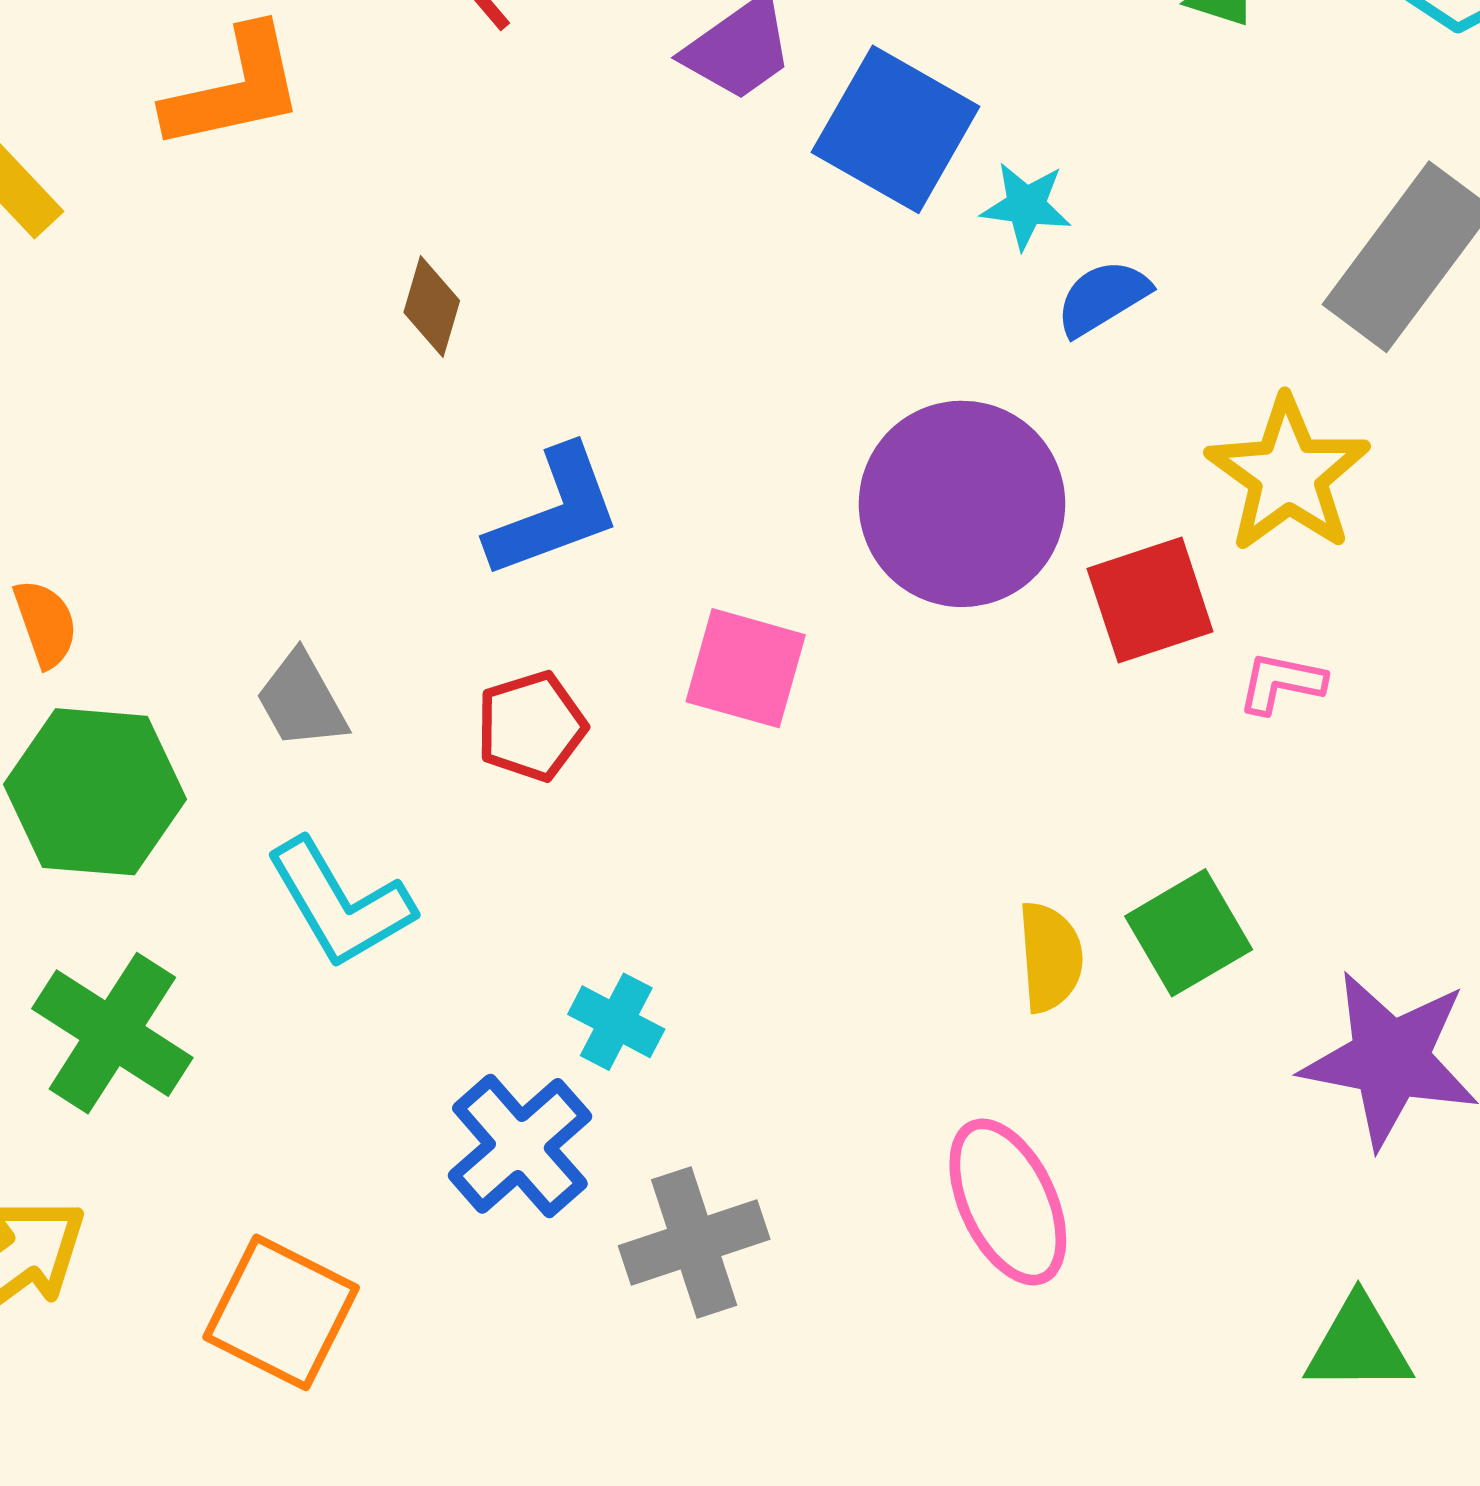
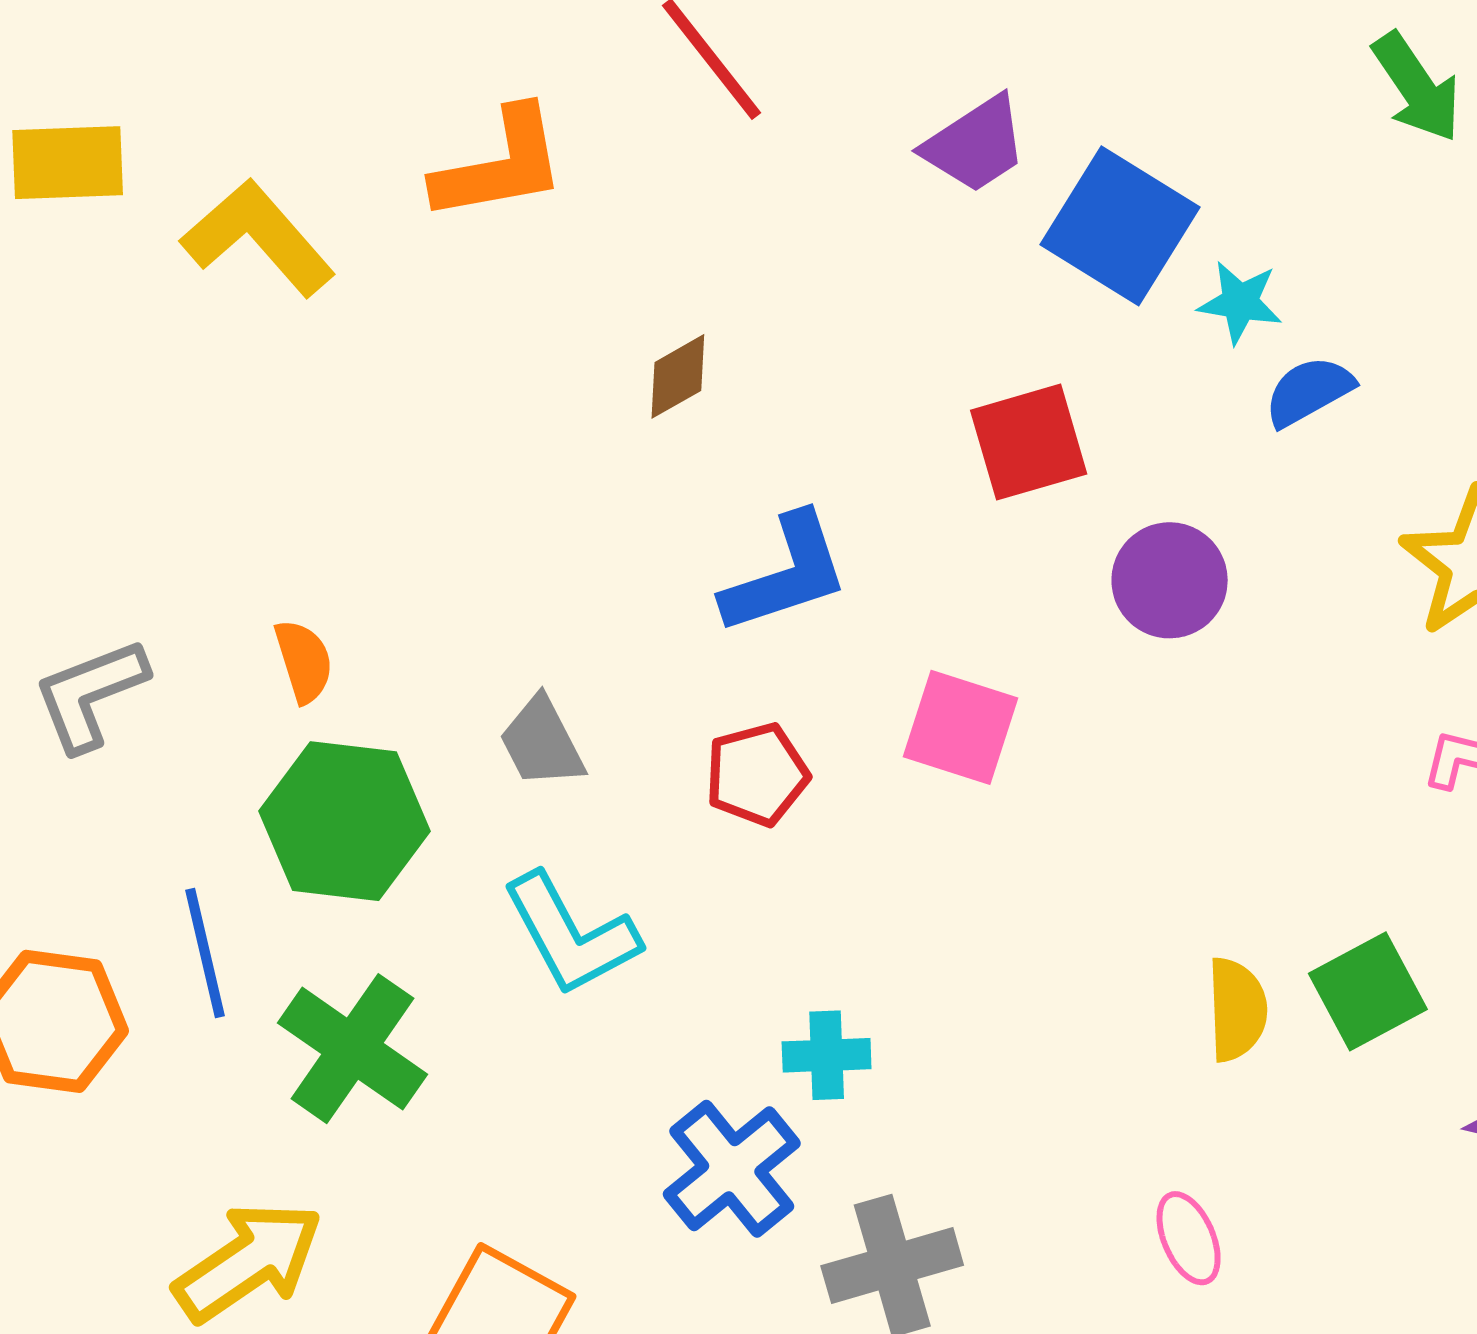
brown diamond: (432, 307) -> (678, 376), turned 42
purple circle: (962, 504) -> (1170, 580), size x0.6
red square: (1150, 600) -> (1029, 442), moved
cyan cross: (616, 1022) -> (827, 1055), turned -32
pink ellipse: (1008, 1202) -> (1189, 1238), size x0.6

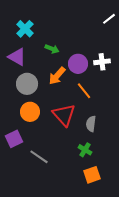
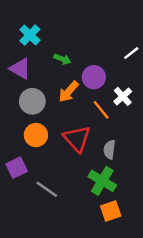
white line: (109, 19) -> (131, 53), moved
white cross: (102, 62) -> (123, 96), moved, turned -35
green cross: (85, 150) -> (102, 181), size x1.6

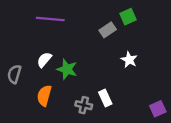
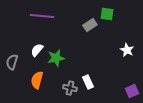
green square: (128, 17) -> (107, 14), turned 32
white star: (129, 60) -> (127, 50), moved
green star: (67, 69) -> (56, 58), turned -30

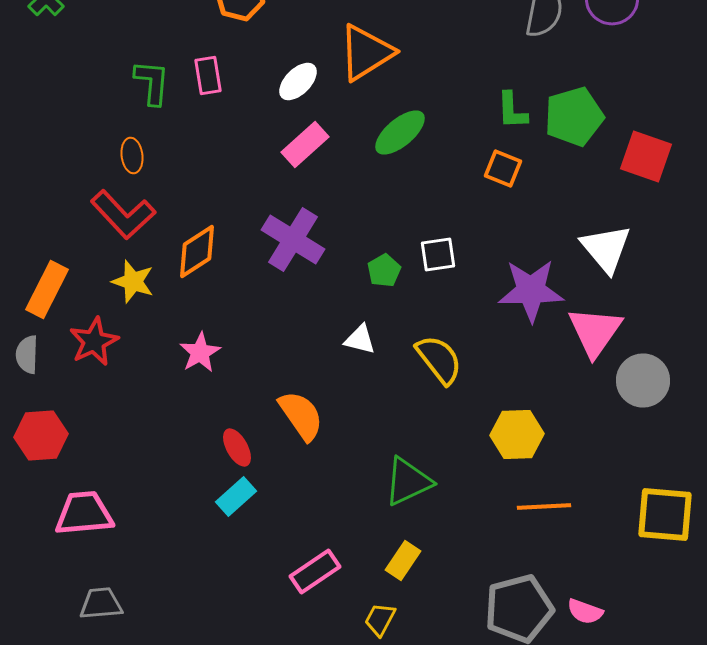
--------------------------------
> [Problem requirements]: Only lines belong in the copy, not pictures: write out exactly the lines of the records from the first through the one holding "white line: (109, 19) -> (131, 53), moved".

> [Response for this exercise]:
brown diamond: (432, 307) -> (678, 376), turned 42
purple circle: (962, 504) -> (1170, 580), size x0.6
red square: (1150, 600) -> (1029, 442), moved
cyan cross: (616, 1022) -> (827, 1055), turned -32
pink ellipse: (1008, 1202) -> (1189, 1238), size x0.6

white line: (109, 19) -> (131, 53), moved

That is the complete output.